# REQUIRED WORK
The answer is every line in the data below that contains the word "apple".

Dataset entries
+ + + + + + +

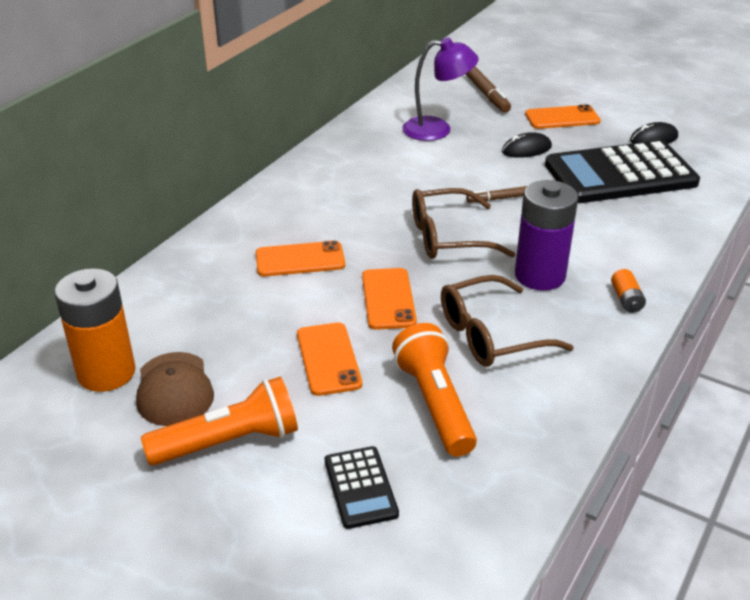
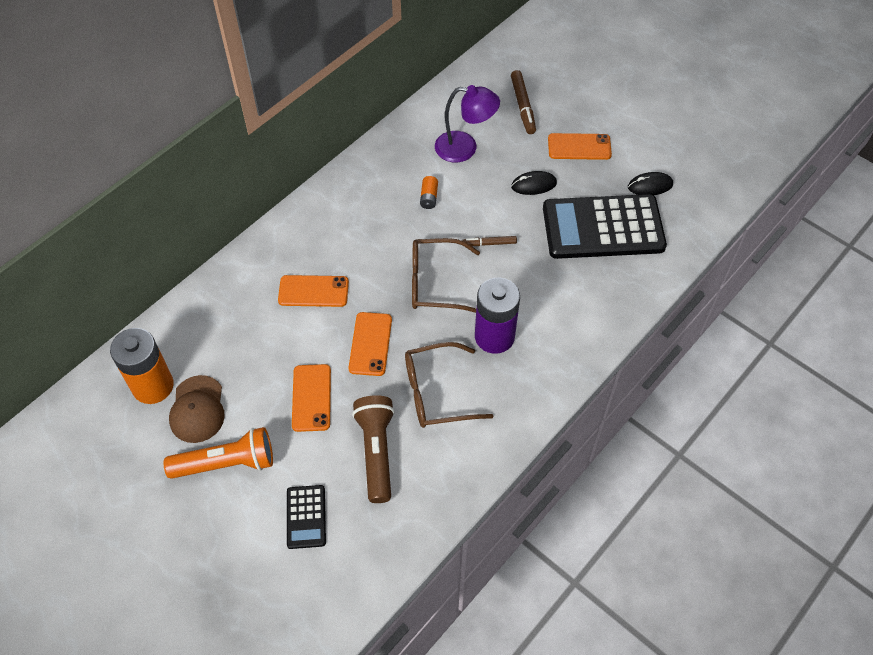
camera: 10 degrees right, 20 degrees up
orange flashlight [392,323,477,457] -> brown flashlight [352,395,395,503]
orange battery [611,269,646,313] -> orange battery moved to [420,176,438,209]

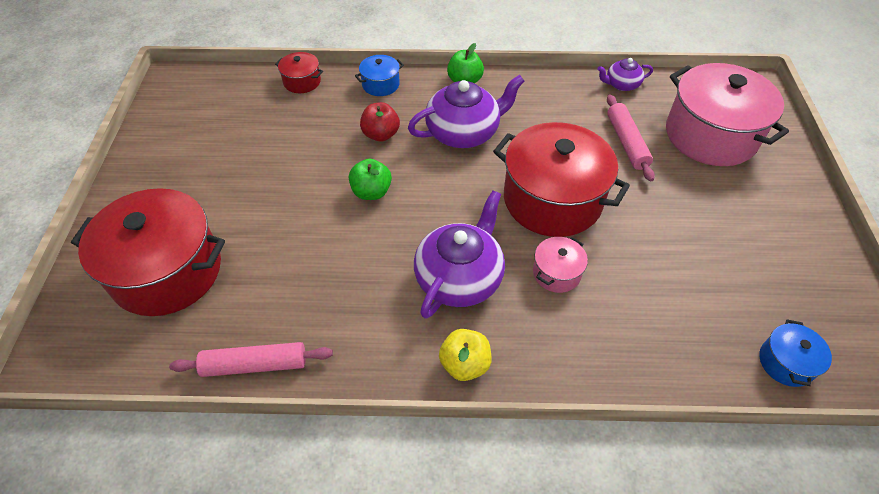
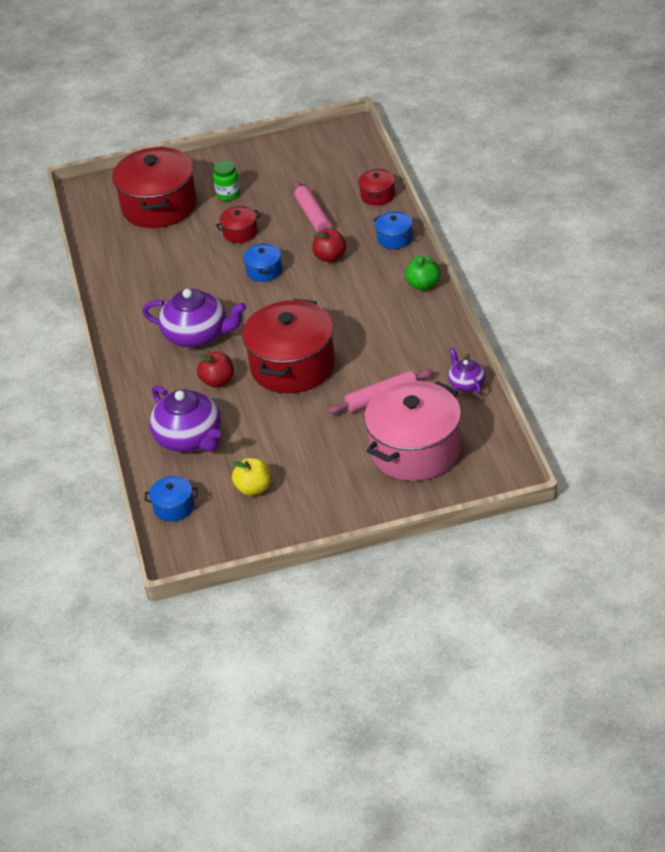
camera: 80 degrees right, 10 degrees down
pink rolling pin [169,342,333,377] -> pink rolling pin moved to [293,181,332,233]
green apple [349,159,392,200] -> blue pot [243,243,282,282]
purple teapot [408,75,525,148] -> purple teapot moved to [149,385,221,452]
yellow apple [439,329,492,381] -> yellow apple moved to [232,458,271,496]
pink pot [533,237,588,293] -> red apple [197,352,234,388]
none -> green jar [213,161,240,201]
none -> red pot [216,206,261,243]

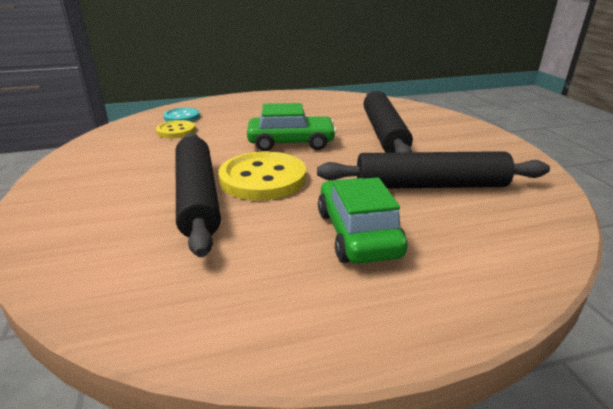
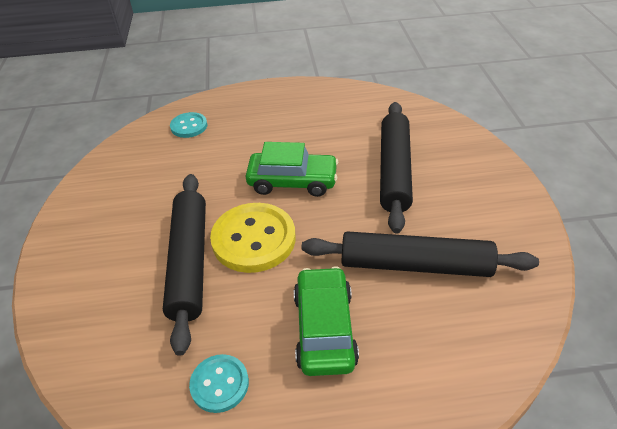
camera: 10 degrees right, 15 degrees up
yellow button [156,120,196,138] -> none
none -> turquoise button [189,354,249,413]

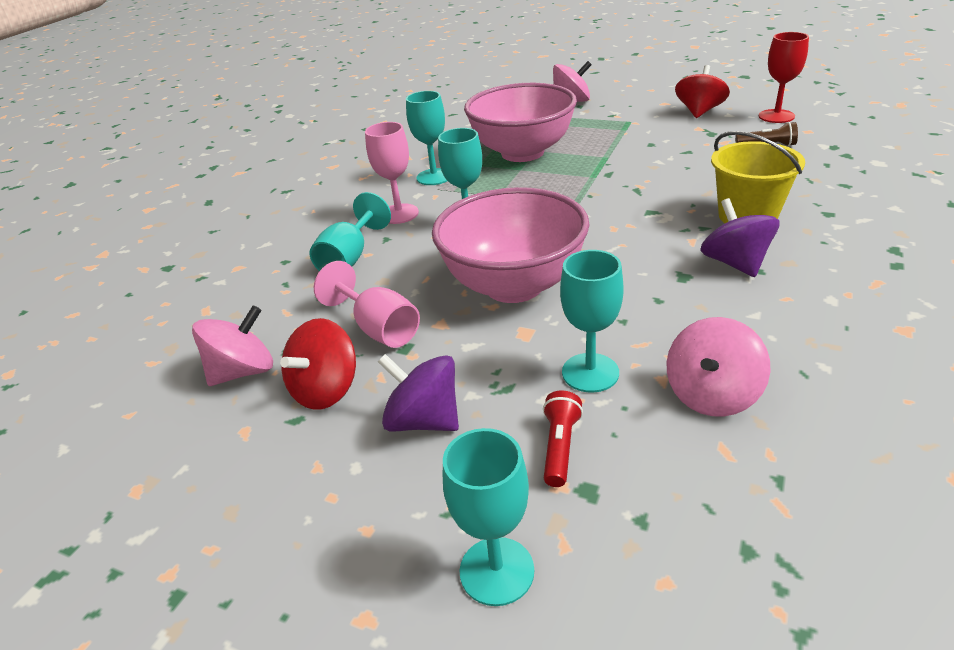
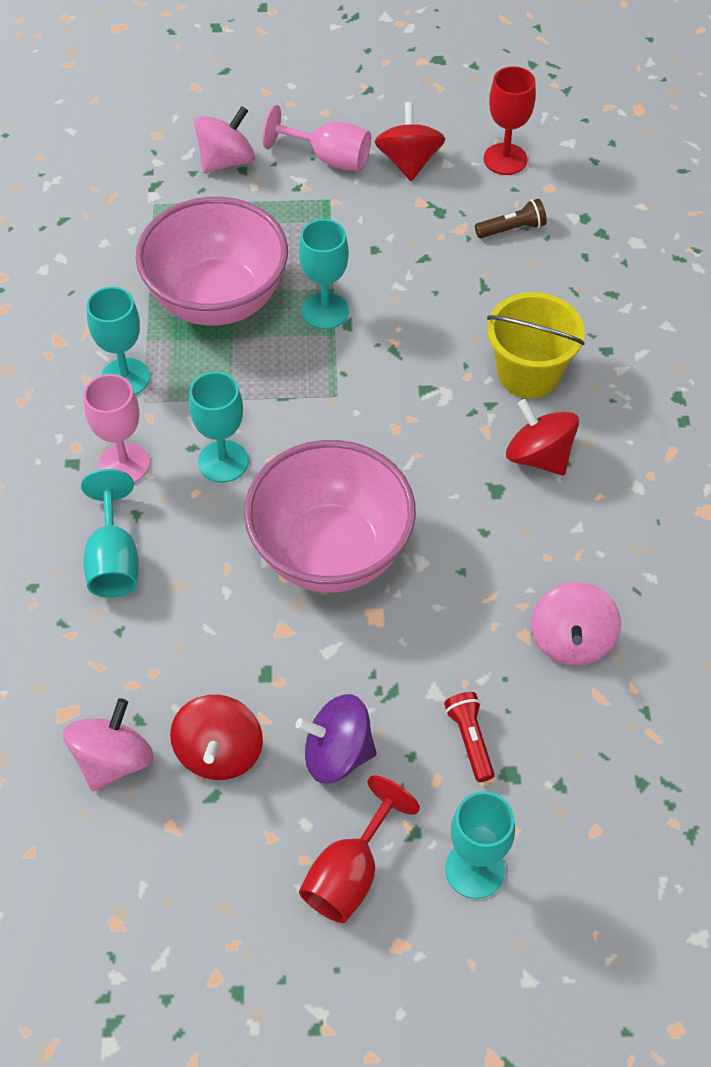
camera: 30 degrees left, 20 degrees up
pink goblet [314,261,420,348] -> pink goblet moved to [263,105,371,171]
turquoise goblet [560,250,624,393] -> turquoise goblet moved to [299,219,349,329]
purple spinning top [700,198,779,277] -> red spinning top [506,399,579,475]
none -> red goblet [299,775,420,923]

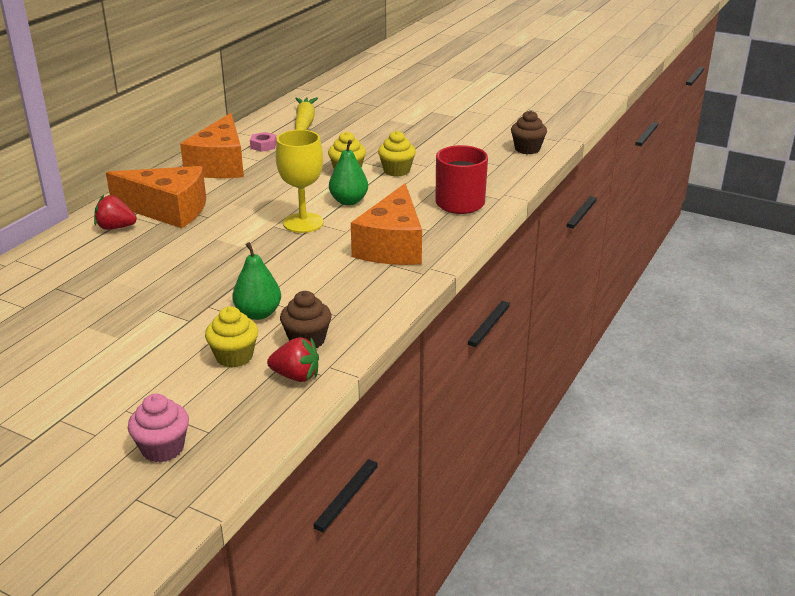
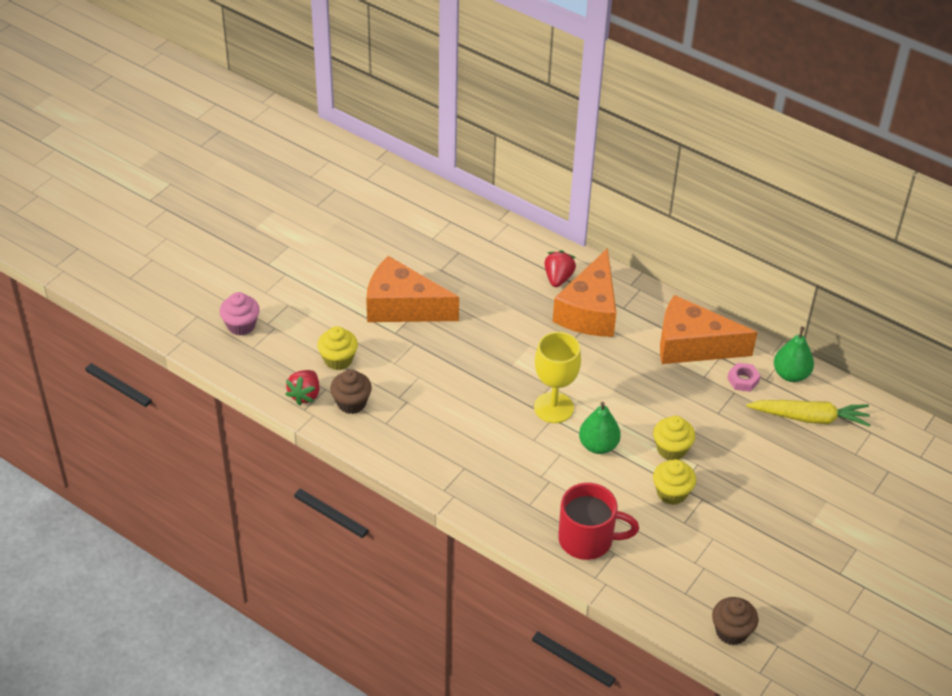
camera: 95 degrees right, 15 degrees up
green pear [232,242,281,320] -> green pear moved to [774,326,814,382]
orange cheese [351,183,422,265] -> orange cheese moved to [366,256,459,322]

+ + + + + + +

# OUTPUT OF THE EXERCISE
green apple [349,159,392,200] -> blue pot [243,243,282,282]
yellow apple [439,329,492,381] -> yellow apple moved to [232,458,271,496]
pink pot [533,237,588,293] -> red apple [197,352,234,388]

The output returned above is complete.